WHAT YOU HAVE TO DO
Please restate, word for word, the lines below that begin at the one with "red stacking toy: 2 -> 1" and end at the one with "yellow duck: 2 -> 1". Leave out all other lines.

[Opening DATA EXTRACT section]

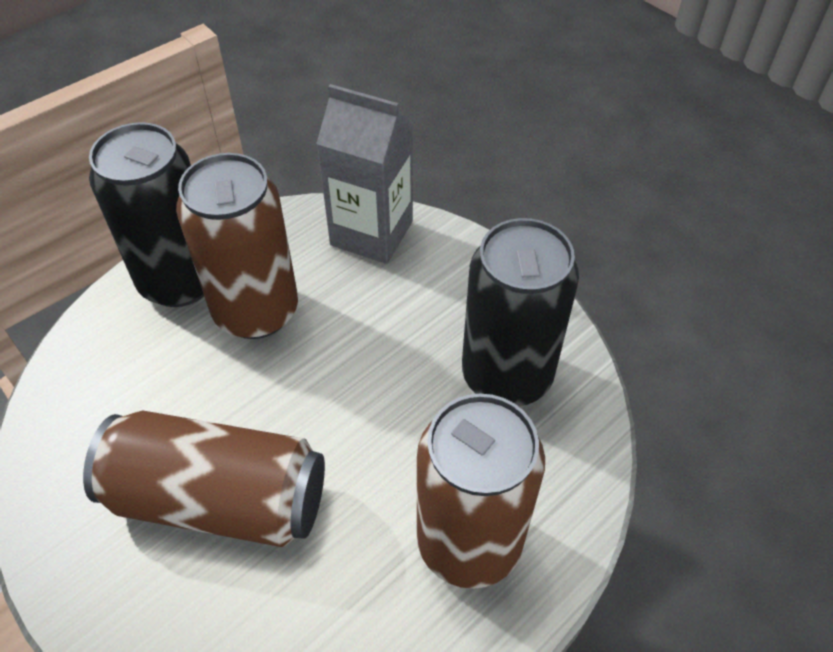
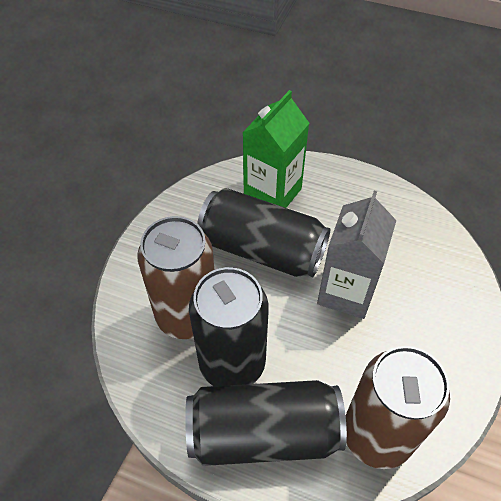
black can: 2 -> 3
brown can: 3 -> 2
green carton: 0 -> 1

[Closing DATA EXTRACT section]
[Opening DATA EXTRACT section]

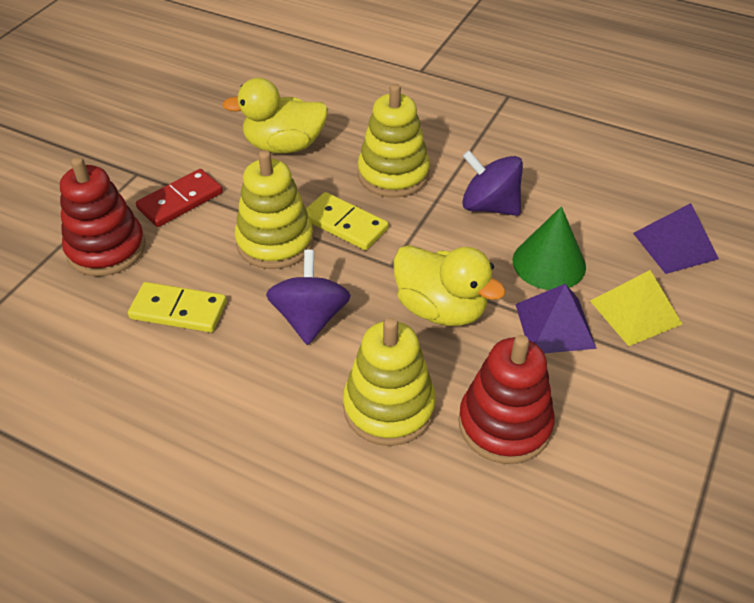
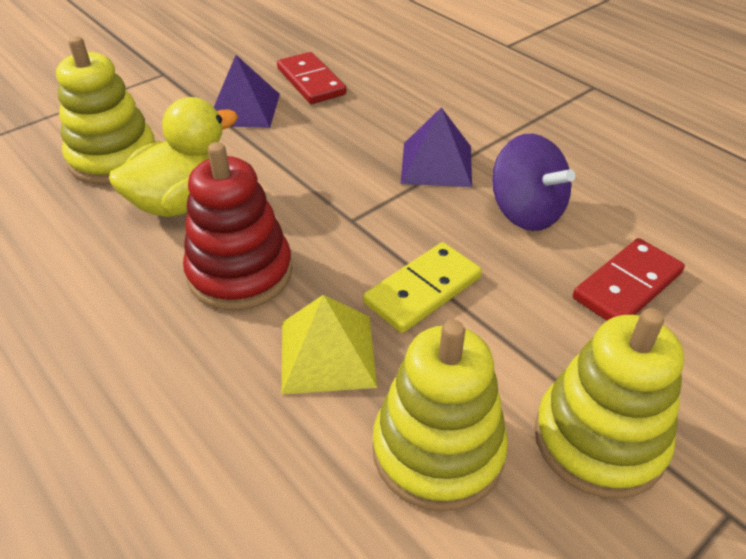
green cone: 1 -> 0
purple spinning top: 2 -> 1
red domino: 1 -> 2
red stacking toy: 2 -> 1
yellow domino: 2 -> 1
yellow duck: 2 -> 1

[Closing DATA EXTRACT section]
[Opening DATA EXTRACT section]

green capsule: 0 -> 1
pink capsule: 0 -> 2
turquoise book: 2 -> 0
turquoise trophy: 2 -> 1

[Closing DATA EXTRACT section]

ANSWER FOR THE TASK
red stacking toy: 2 -> 1
yellow domino: 2 -> 1
yellow duck: 2 -> 1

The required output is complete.